* [Entries shown]:
┄┄┄┄┄┄┄┄┄┄┄┄┄┄┄┄┄┄┄┄

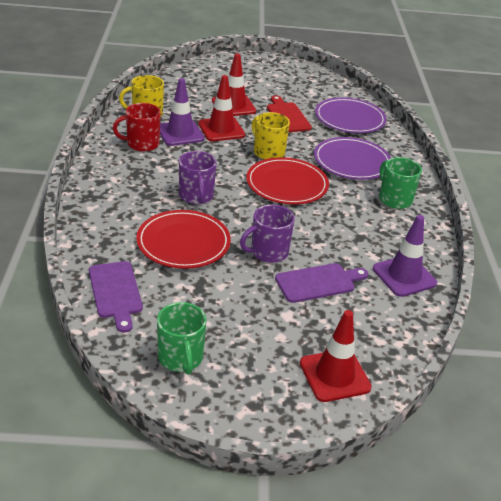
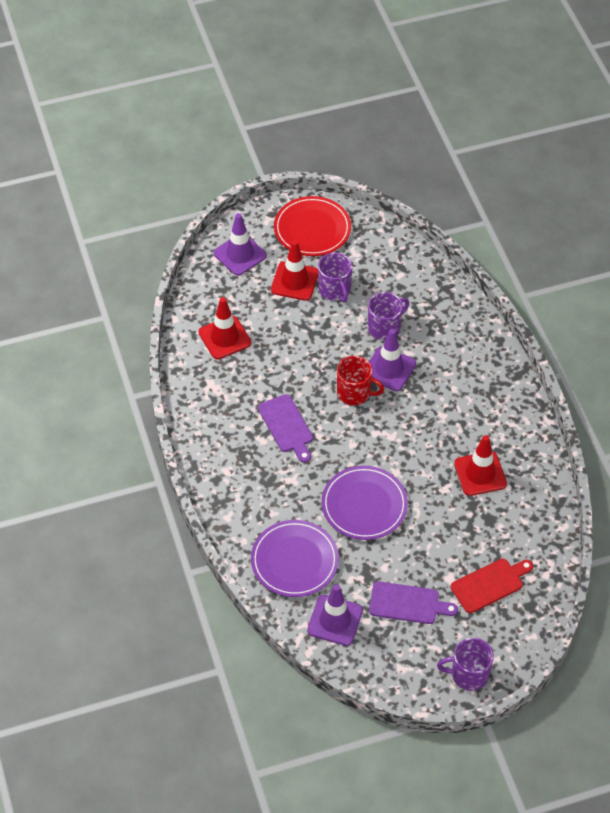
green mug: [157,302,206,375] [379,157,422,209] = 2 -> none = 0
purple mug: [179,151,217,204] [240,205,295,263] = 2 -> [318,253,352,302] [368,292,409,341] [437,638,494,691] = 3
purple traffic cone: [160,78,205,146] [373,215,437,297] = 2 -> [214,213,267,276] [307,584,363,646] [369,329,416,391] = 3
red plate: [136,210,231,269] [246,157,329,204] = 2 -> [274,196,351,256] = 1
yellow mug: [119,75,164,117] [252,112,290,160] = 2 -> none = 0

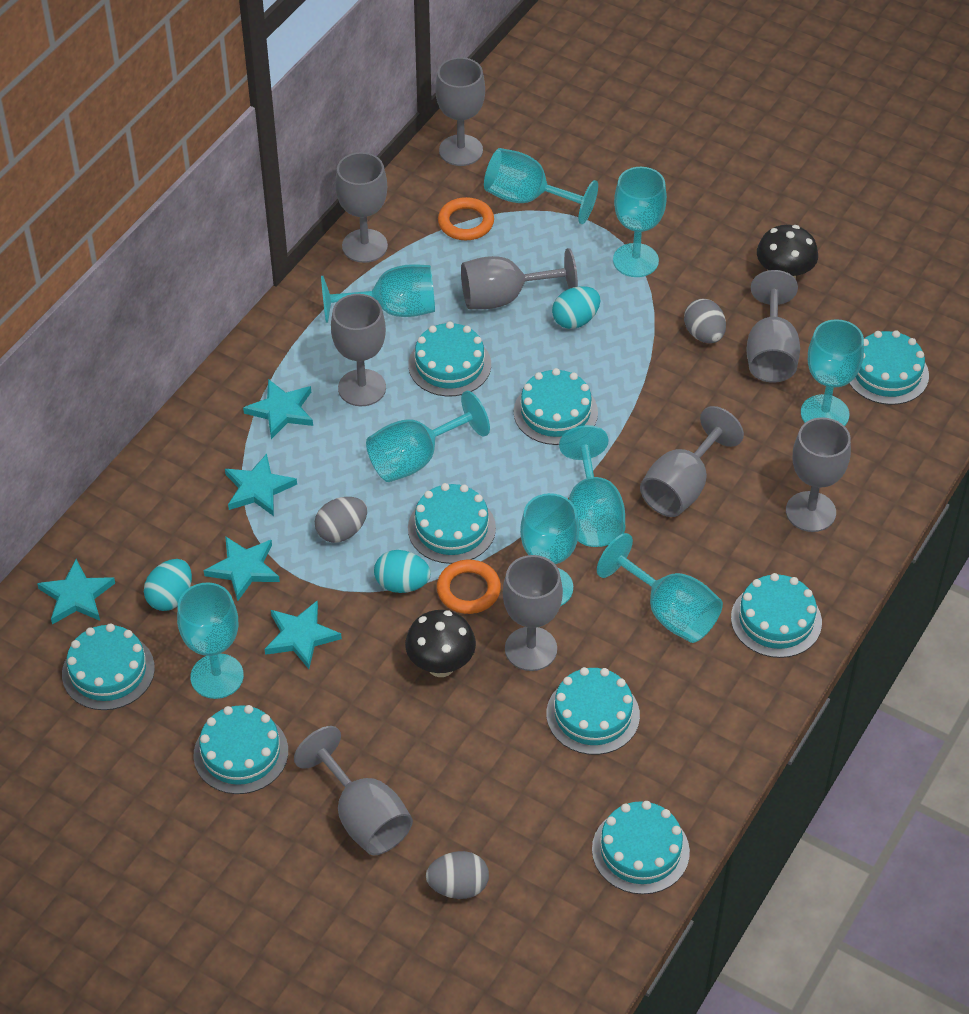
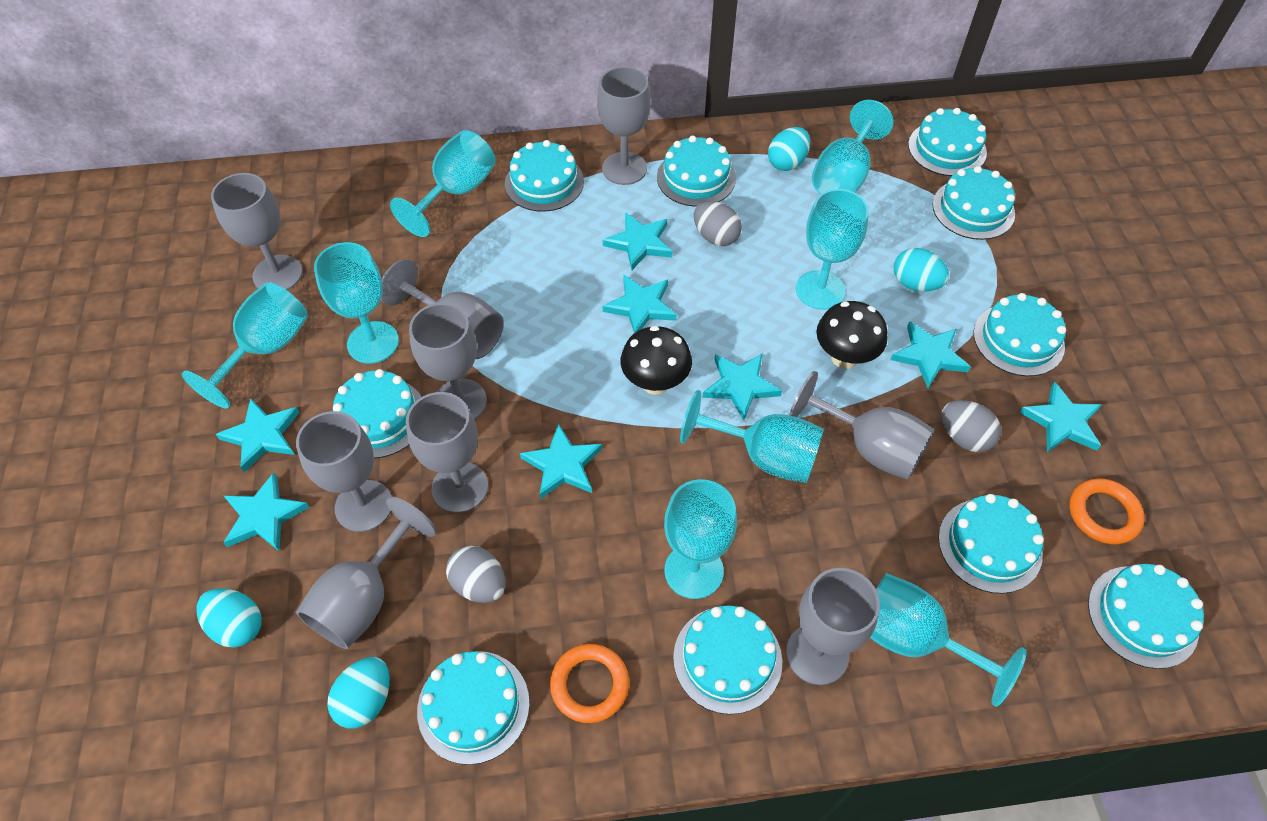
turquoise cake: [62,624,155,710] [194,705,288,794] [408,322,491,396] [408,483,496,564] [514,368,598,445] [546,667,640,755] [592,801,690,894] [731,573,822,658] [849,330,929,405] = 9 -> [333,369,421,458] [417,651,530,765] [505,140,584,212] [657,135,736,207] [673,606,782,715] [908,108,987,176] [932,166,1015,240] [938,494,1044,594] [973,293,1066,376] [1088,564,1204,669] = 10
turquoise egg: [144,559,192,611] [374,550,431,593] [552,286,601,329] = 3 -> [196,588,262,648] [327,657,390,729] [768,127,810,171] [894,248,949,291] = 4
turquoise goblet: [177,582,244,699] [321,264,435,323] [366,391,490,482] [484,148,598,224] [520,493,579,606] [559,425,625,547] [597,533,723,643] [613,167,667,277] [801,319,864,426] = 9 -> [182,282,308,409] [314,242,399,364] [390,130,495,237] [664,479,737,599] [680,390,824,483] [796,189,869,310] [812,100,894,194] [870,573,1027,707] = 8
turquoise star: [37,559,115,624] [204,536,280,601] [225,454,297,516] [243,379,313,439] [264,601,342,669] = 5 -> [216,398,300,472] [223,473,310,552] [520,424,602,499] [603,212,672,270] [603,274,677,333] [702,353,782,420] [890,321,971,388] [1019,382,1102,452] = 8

┄┄┄┄┄┄┄┄┄┄┄┄┄┄┄┄┄┄┄┄

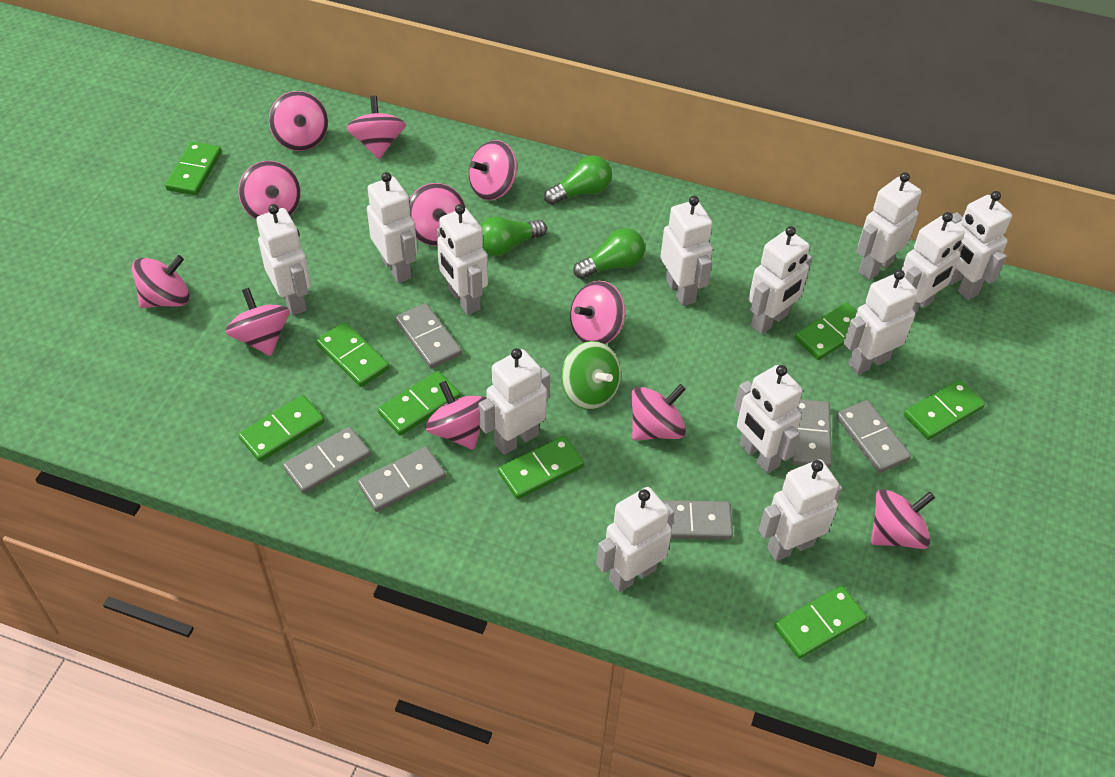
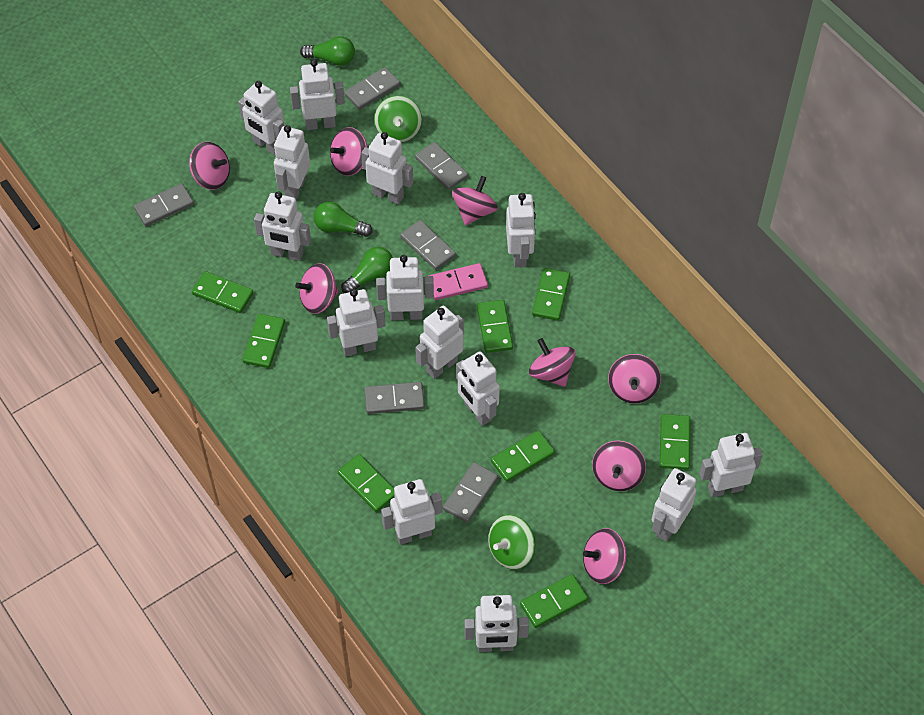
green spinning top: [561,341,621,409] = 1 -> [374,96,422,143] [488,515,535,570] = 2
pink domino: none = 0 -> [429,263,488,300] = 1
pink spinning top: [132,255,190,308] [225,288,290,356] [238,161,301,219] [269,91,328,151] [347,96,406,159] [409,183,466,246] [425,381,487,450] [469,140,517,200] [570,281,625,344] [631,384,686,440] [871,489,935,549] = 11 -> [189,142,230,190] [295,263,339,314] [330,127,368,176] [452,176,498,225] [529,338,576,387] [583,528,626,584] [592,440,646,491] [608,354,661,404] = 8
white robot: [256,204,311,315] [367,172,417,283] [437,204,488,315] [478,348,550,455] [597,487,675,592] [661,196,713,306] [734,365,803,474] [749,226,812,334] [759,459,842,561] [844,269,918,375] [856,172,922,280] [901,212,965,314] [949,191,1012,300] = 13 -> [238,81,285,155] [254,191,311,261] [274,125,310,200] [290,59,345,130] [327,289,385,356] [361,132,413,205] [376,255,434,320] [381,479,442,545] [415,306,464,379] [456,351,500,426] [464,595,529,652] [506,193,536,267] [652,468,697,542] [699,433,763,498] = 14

┄┄┄┄┄┄┄┄┄┄┄┄┄┄┄┄┄┄┄┄

* [Instructions to follow]:
Keep to the stretch from the line containing "green mug: [157,302,206,375]" through the line containing "turquoise star: [37,559,115,624]", both ends included, and copy it exactly from the listing above, minus the pictures.

* [Problem solution]:
green mug: [157,302,206,375] [379,157,422,209] = 2 -> none = 0
purple mug: [179,151,217,204] [240,205,295,263] = 2 -> [318,253,352,302] [368,292,409,341] [437,638,494,691] = 3
purple traffic cone: [160,78,205,146] [373,215,437,297] = 2 -> [214,213,267,276] [307,584,363,646] [369,329,416,391] = 3
red plate: [136,210,231,269] [246,157,329,204] = 2 -> [274,196,351,256] = 1
yellow mug: [119,75,164,117] [252,112,290,160] = 2 -> none = 0

turquoise cake: [62,624,155,710] [194,705,288,794] [408,322,491,396] [408,483,496,564] [514,368,598,445] [546,667,640,755] [592,801,690,894] [731,573,822,658] [849,330,929,405] = 9 -> [333,369,421,458] [417,651,530,765] [505,140,584,212] [657,135,736,207] [673,606,782,715] [908,108,987,176] [932,166,1015,240] [938,494,1044,594] [973,293,1066,376] [1088,564,1204,669] = 10
turquoise egg: [144,559,192,611] [374,550,431,593] [552,286,601,329] = 3 -> [196,588,262,648] [327,657,390,729] [768,127,810,171] [894,248,949,291] = 4
turquoise goblet: [177,582,244,699] [321,264,435,323] [366,391,490,482] [484,148,598,224] [520,493,579,606] [559,425,625,547] [597,533,723,643] [613,167,667,277] [801,319,864,426] = 9 -> [182,282,308,409] [314,242,399,364] [390,130,495,237] [664,479,737,599] [680,390,824,483] [796,189,869,310] [812,100,894,194] [870,573,1027,707] = 8
turquoise star: [37,559,115,624] [204,536,280,601] [225,454,297,516] [243,379,313,439] [264,601,342,669] = 5 -> [216,398,300,472] [223,473,310,552] [520,424,602,499] [603,212,672,270] [603,274,677,333] [702,353,782,420] [890,321,971,388] [1019,382,1102,452] = 8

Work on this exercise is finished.